• **What to produce**
Only the lines from the start of the data below through the line that contains "yellow hexagon: (41, 95) -> (17, 85), moved" are to be copied, exactly and without pictures.

• **Records for this task**

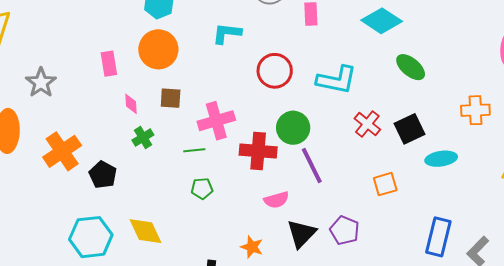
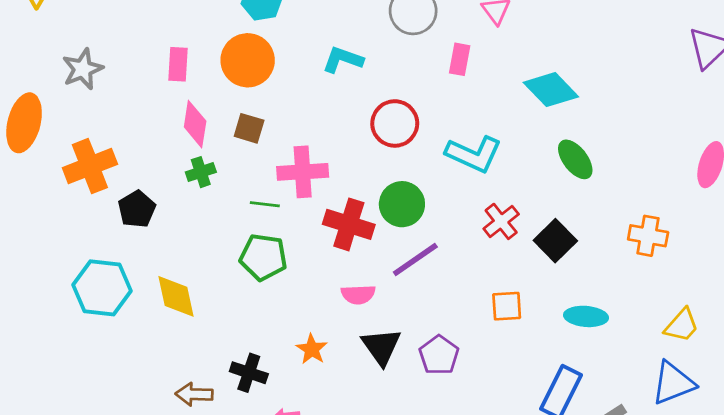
pink diamond: (131, 104) -> (195, 124), size x1.6
black square: (410, 129) -> (555, 241), turned -32
cyan ellipse: (441, 159) -> (586, 316), moved
purple line: (312, 165) -> (415, 260), turned 69
green pentagon: (202, 189) -> (263, 257), size x1.6
black triangle: (301, 234) -> (381, 346), turned -32

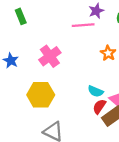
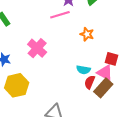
yellow hexagon: (41, 95) -> (17, 85), moved

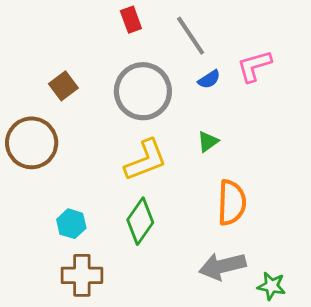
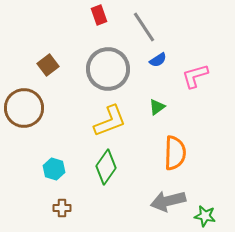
pink L-shape: (254, 66) -> (195, 76), moved
brown cross: (82, 275) -> (62, 208), size x0.6

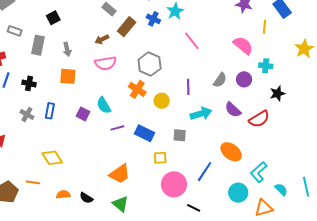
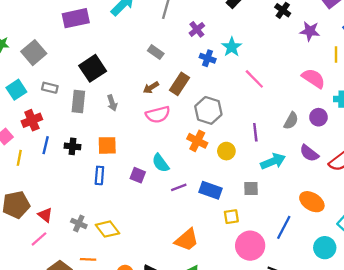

• **Completed exercise**
pink diamond: (131, 104) -> (195, 124), size x1.6
black square: (410, 129) -> (555, 241), turned -32
cyan ellipse: (441, 159) -> (586, 316), moved
purple line: (312, 165) -> (415, 260), turned 69
green pentagon: (202, 189) -> (263, 257), size x1.6
black triangle: (301, 234) -> (381, 346), turned -32

yellow hexagon: (41, 95) -> (17, 85), moved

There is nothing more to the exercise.